- _Directive_:
Output each line of the material below as a numbered list, skipping blank lines and leaving out the pictures.

- _Data section_:
########################################

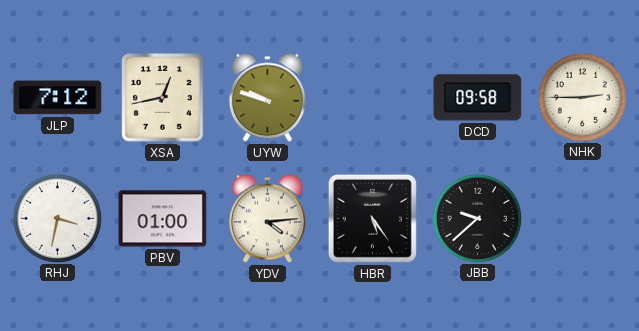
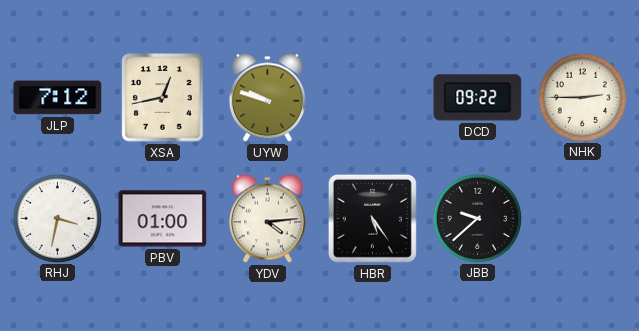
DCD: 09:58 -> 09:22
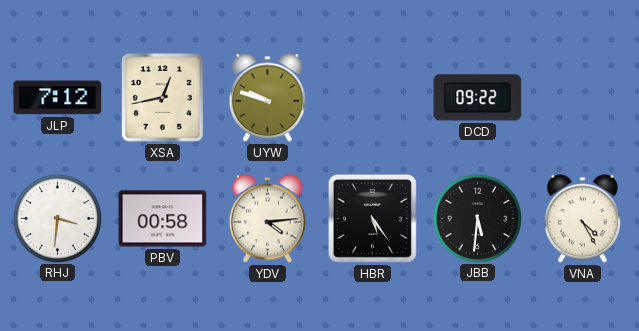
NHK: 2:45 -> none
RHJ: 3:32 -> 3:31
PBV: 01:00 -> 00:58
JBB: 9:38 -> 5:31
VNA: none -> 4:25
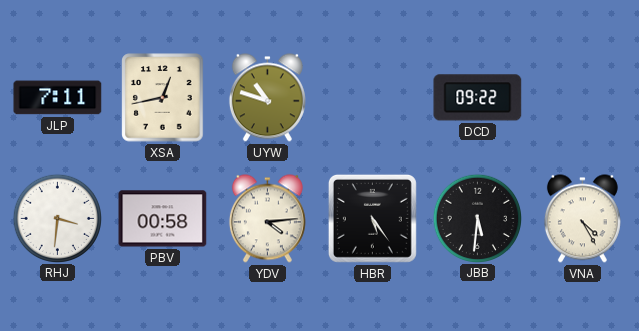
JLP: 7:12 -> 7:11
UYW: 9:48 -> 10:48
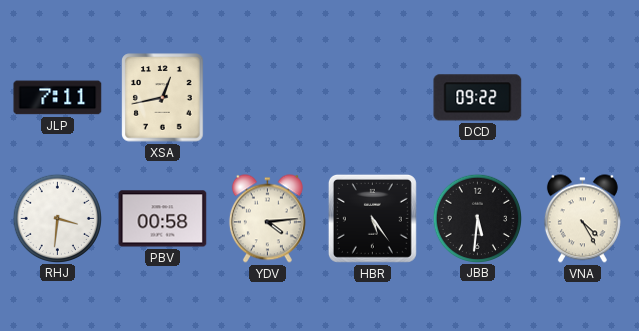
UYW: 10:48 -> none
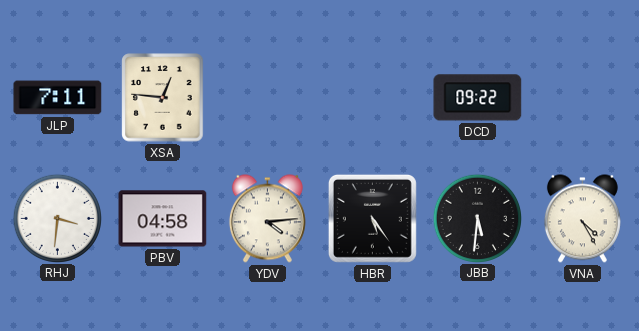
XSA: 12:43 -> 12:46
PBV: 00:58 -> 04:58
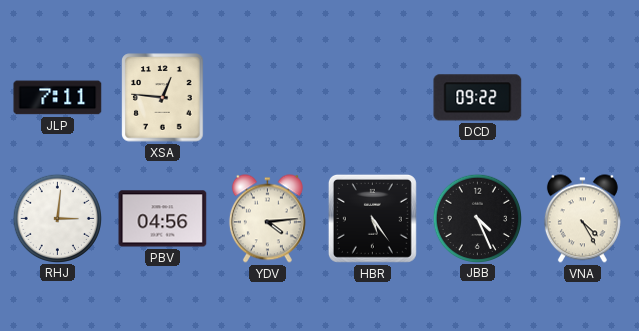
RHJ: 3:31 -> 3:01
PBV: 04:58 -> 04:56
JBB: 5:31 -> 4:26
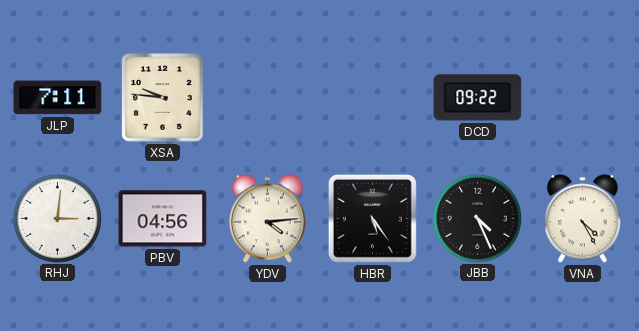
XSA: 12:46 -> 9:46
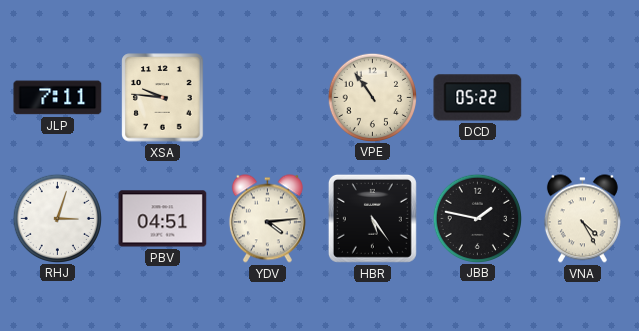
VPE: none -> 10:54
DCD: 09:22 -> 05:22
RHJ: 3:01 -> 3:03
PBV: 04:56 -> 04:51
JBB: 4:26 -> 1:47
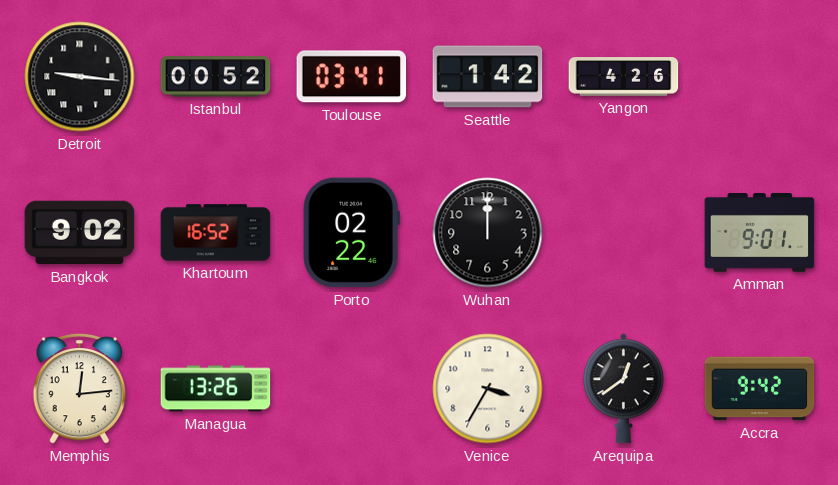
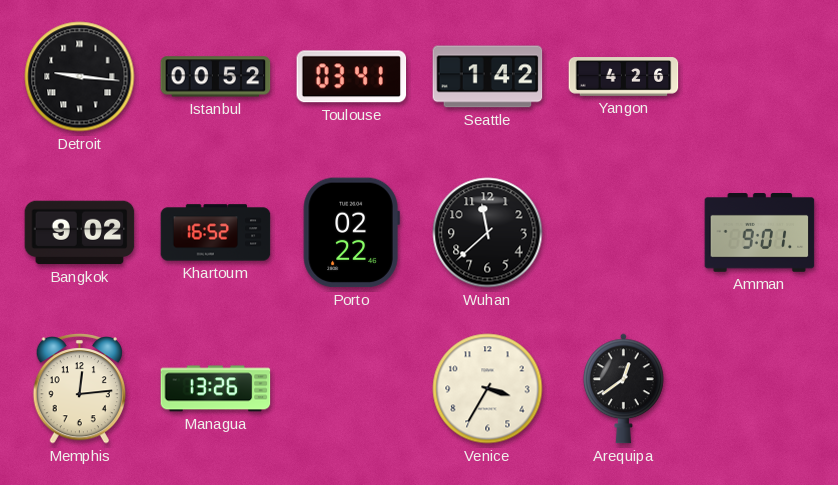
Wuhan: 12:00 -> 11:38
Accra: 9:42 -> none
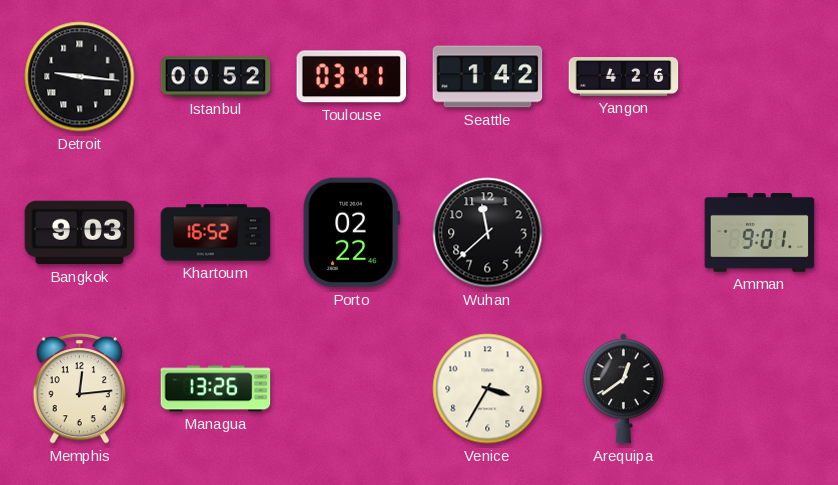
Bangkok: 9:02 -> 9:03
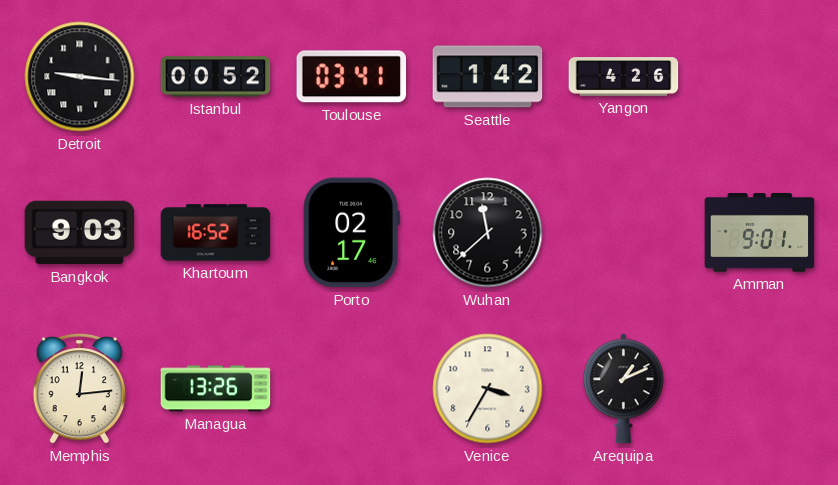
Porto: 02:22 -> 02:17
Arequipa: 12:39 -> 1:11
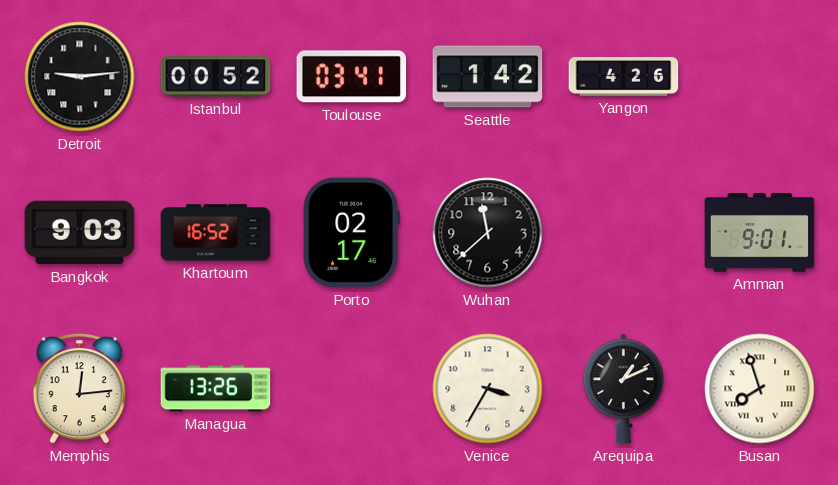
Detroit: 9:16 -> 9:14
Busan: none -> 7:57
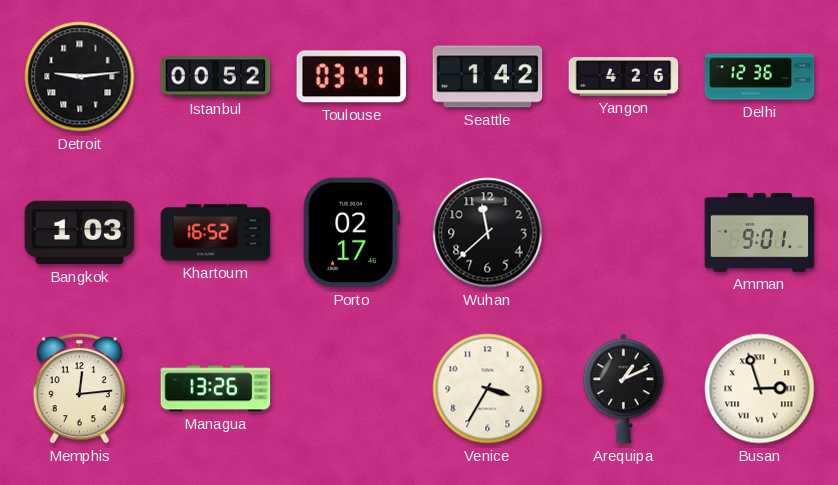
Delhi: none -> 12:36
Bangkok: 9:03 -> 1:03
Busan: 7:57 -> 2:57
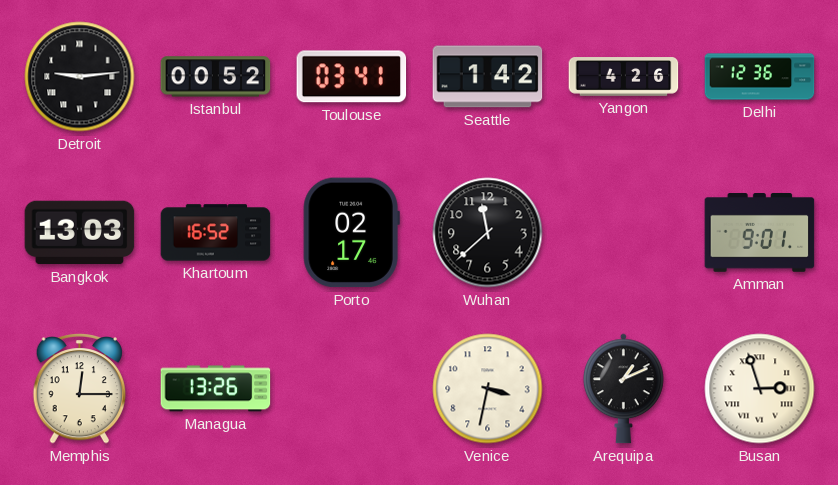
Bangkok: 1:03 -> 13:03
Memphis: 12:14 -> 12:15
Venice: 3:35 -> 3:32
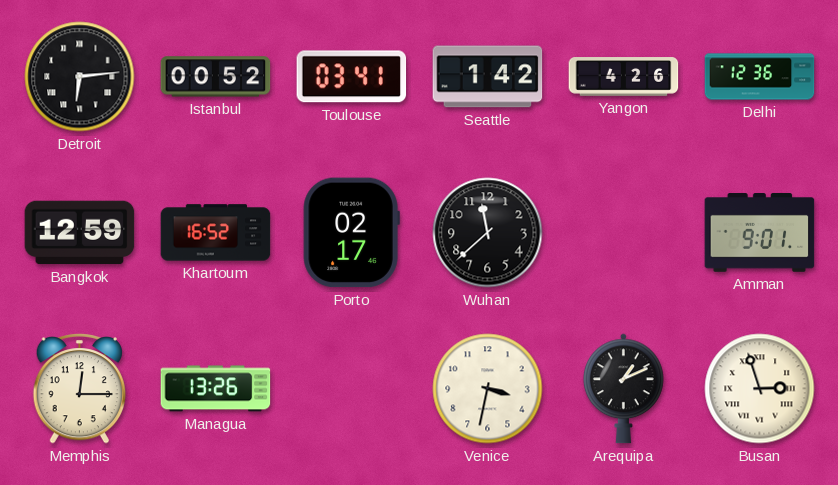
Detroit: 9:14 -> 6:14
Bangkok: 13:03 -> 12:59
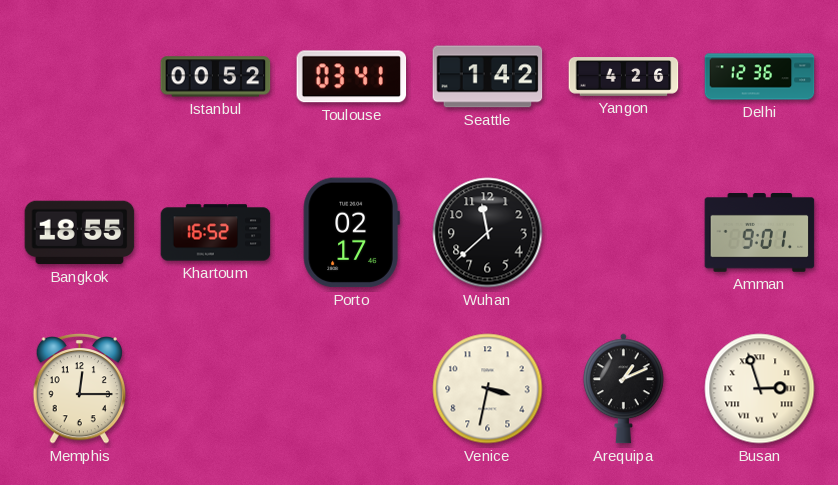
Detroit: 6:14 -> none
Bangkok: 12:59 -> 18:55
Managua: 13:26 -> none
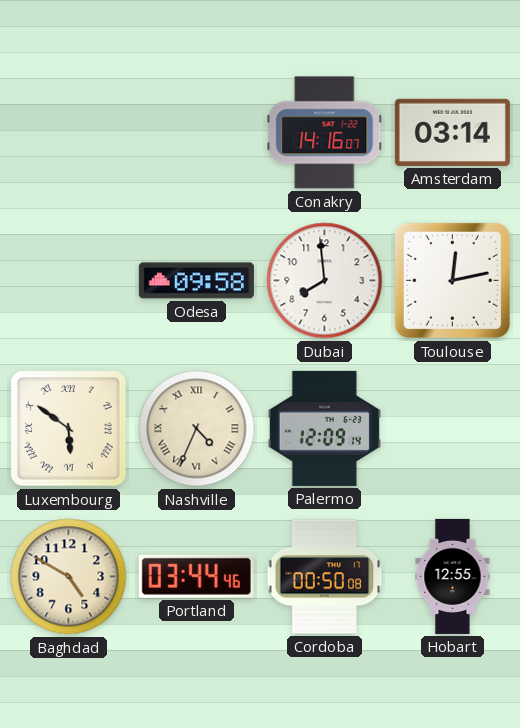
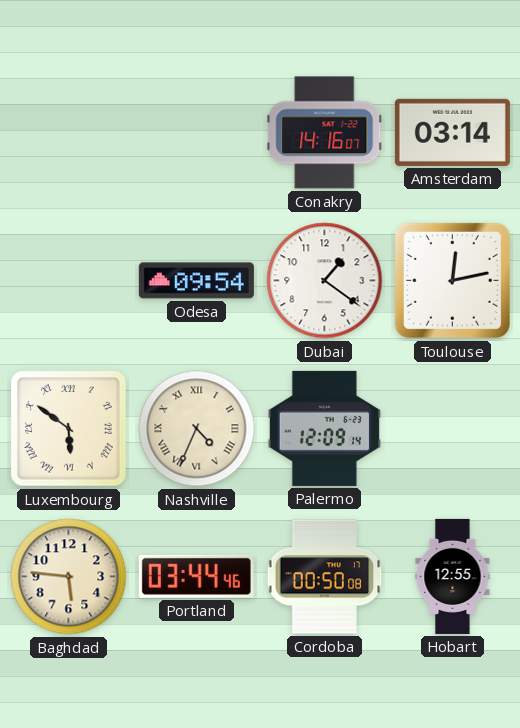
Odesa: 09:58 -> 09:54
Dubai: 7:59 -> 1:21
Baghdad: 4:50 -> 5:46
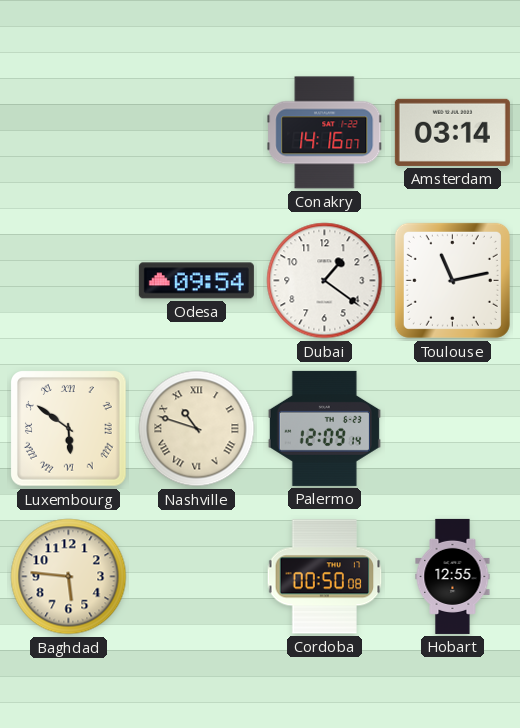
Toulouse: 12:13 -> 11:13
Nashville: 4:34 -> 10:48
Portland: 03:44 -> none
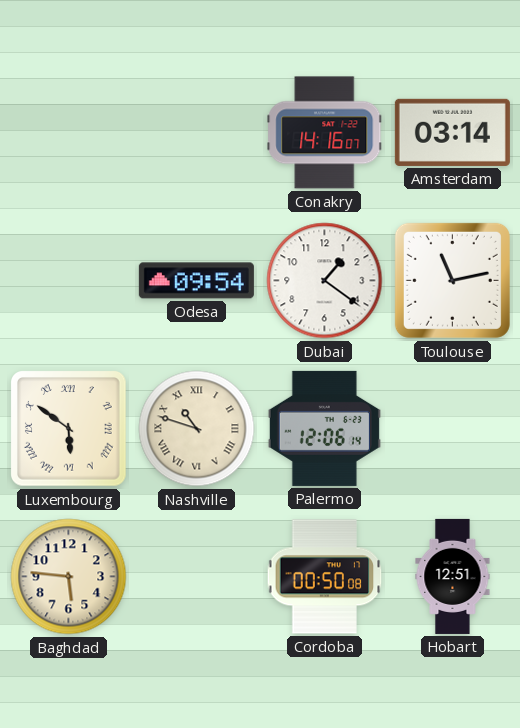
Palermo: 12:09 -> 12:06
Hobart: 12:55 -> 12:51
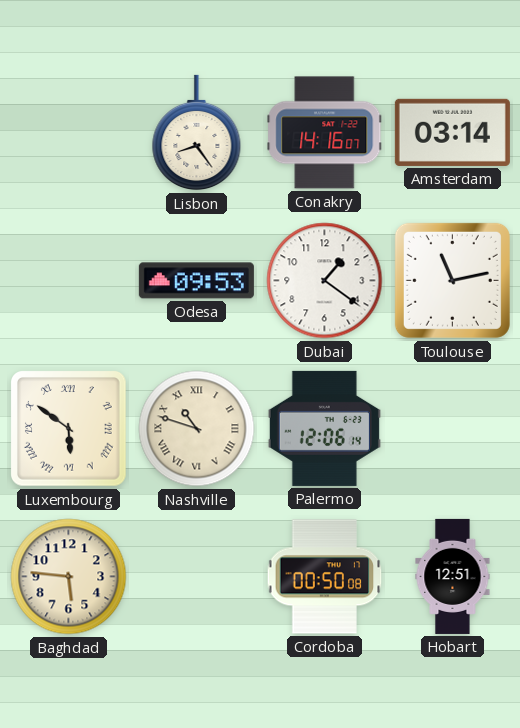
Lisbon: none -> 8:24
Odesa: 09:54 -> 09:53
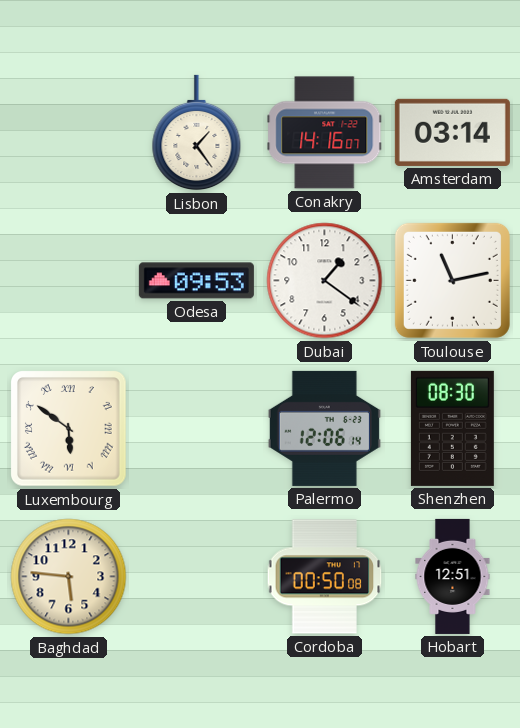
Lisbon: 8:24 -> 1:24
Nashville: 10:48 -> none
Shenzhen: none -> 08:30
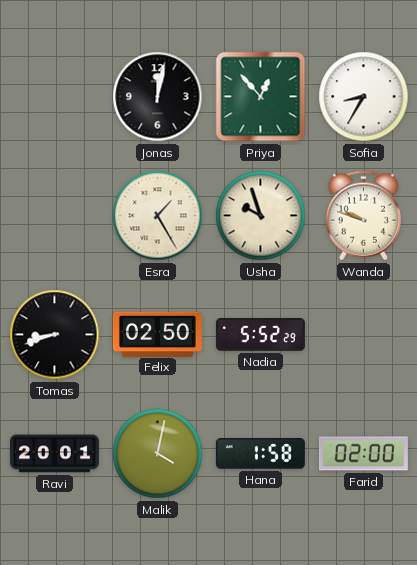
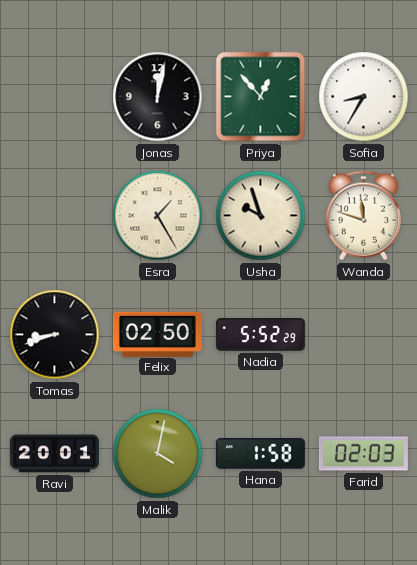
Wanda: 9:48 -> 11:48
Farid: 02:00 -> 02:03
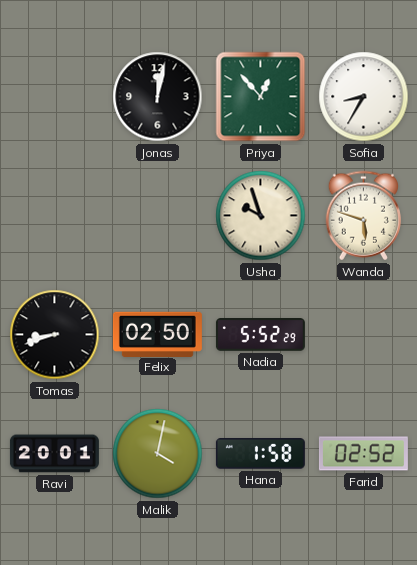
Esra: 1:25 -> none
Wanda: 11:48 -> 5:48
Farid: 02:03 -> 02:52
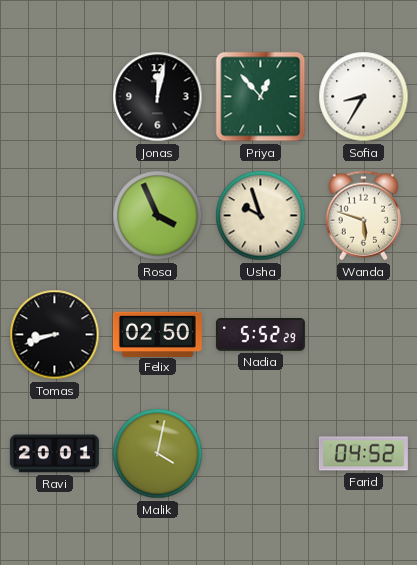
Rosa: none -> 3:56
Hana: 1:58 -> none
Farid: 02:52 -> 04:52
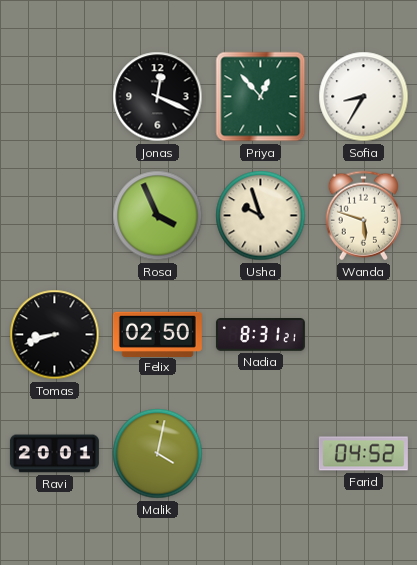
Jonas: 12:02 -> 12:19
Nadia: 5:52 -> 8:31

########################################

- _Solution for this exercise_:
1. DCD: 09:58 -> 09:22
2. NHK: 2:45 -> none
3. RHJ: 3:32 -> 3:31
4. PBV: 01:00 -> 00:58
5. JBB: 9:38 -> 5:31
6. VNA: none -> 4:25
7. JLP: 7:12 -> 7:11
8. UYW: 9:48 -> 10:48
9. UYW: 10:48 -> none
10. XSA: 12:43 -> 12:46
11. PBV: 00:58 -> 04:58
12. RHJ: 3:31 -> 3:01
13. PBV: 04:58 -> 04:56
14. JBB: 5:31 -> 4:26
15. XSA: 12:46 -> 9:46
16. VPE: none -> 10:54
17. DCD: 09:22 -> 05:22
18. RHJ: 3:01 -> 3:03
19. PBV: 04:56 -> 04:51
20. JBB: 4:26 -> 1:47
21. Wuhan: 12:00 -> 11:38
22. Accra: 9:42 -> none
23. Bangkok: 9:02 -> 9:03
24. Porto: 02:22 -> 02:17
25. Arequipa: 12:39 -> 1:11
26. Detroit: 9:16 -> 9:14
27. Busan: none -> 7:57
28. Delhi: none -> 12:36
29. Bangkok: 9:03 -> 1:03
30. Busan: 7:57 -> 2:57
31. Bangkok: 1:03 -> 13:03
32. Memphis: 12:14 -> 12:15
33. Venice: 3:35 -> 3:32
34. Detroit: 9:14 -> 6:14
35. Bangkok: 13:03 -> 12:59
36. Detroit: 6:14 -> none
37. Bangkok: 12:59 -> 18:55
38. Managua: 13:26 -> none
39. Odesa: 09:58 -> 09:54
40. Dubai: 7:59 -> 1:21
41. Baghdad: 4:50 -> 5:46
42. Toulouse: 12:13 -> 11:13
43. Nashville: 4:34 -> 10:48
44. Portland: 03:44 -> none
45. Palermo: 12:09 -> 12:06
46. Hobart: 12:55 -> 12:51
47. Lisbon: none -> 8:24
48. Odesa: 09:54 -> 09:53
49. Lisbon: 8:24 -> 1:24
50. Nashville: 10:48 -> none
51. Shenzhen: none -> 08:30
52. Wanda: 9:48 -> 11:48
53. Farid: 02:00 -> 02:03
54. Esra: 1:25 -> none
55. Wanda: 11:48 -> 5:48
56. Farid: 02:03 -> 02:52
57. Rosa: none -> 3:56
58. Hana: 1:58 -> none
59. Farid: 02:52 -> 04:52
60. Jonas: 12:02 -> 12:19
61. Nadia: 5:52 -> 8:31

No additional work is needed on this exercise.